▶ [Instructions to follow] Would you repeat the listing exactly, without any of its images?

▶ [Data supplied]
=== Section Start ===
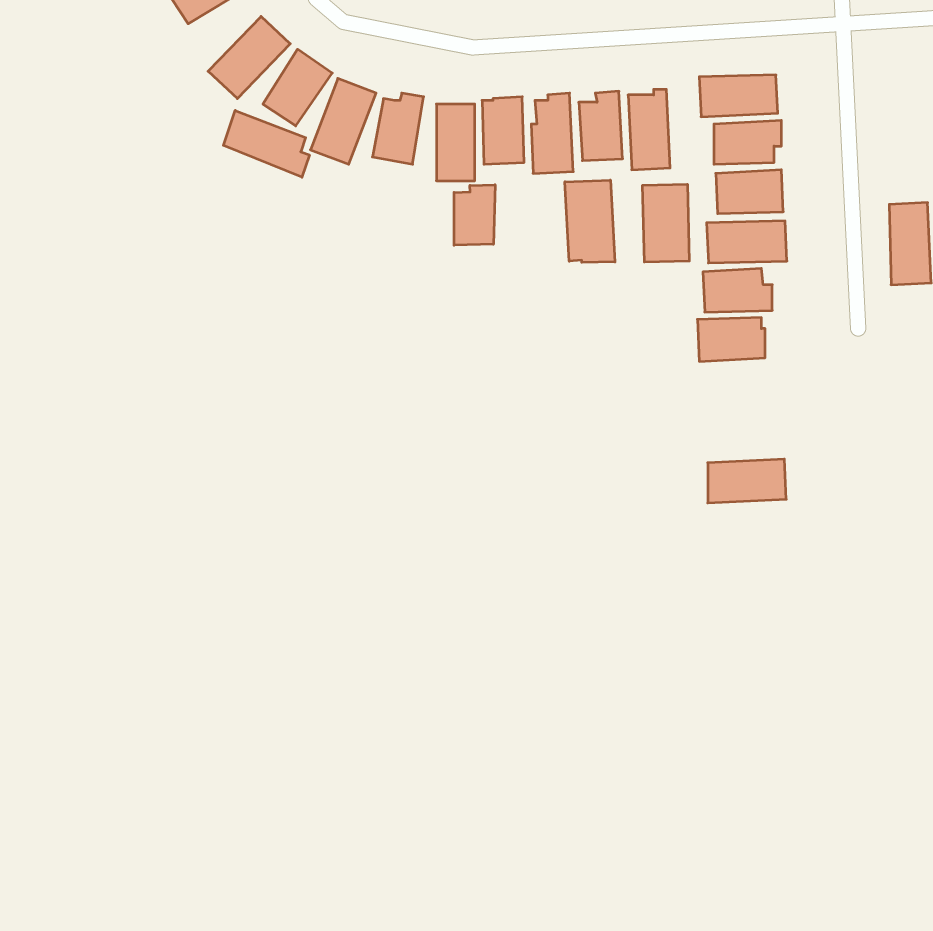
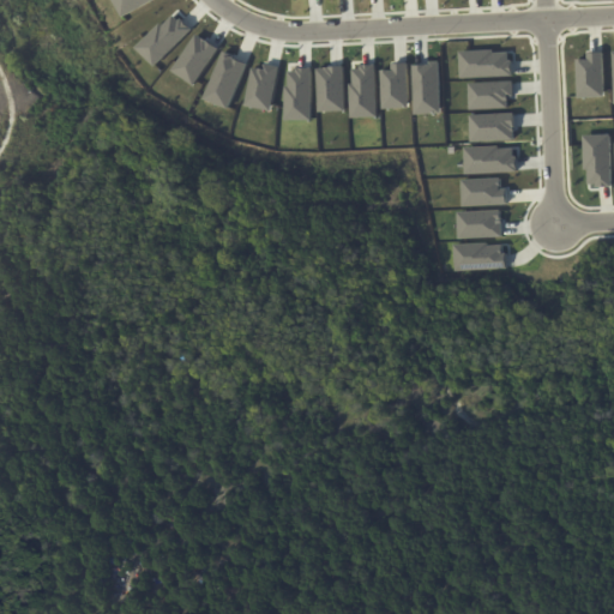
building: none -> [577,50,604,97]
building: [223,110,309,177] -> none
building: [565,180,615,262] -> none
building: [643,184,689,262] -> none
building: [454,185,495,245] -> none
building: [708,459,786,503] -> [455,241,506,270]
=== Section End ===
▶ [Result]
building: none -> [577,50,604,97]
building: [223,110,309,177] -> none
building: [565,180,615,262] -> none
building: [643,184,689,262] -> none
building: [454,185,495,245] -> none
building: [708,459,786,503] -> [455,241,506,270]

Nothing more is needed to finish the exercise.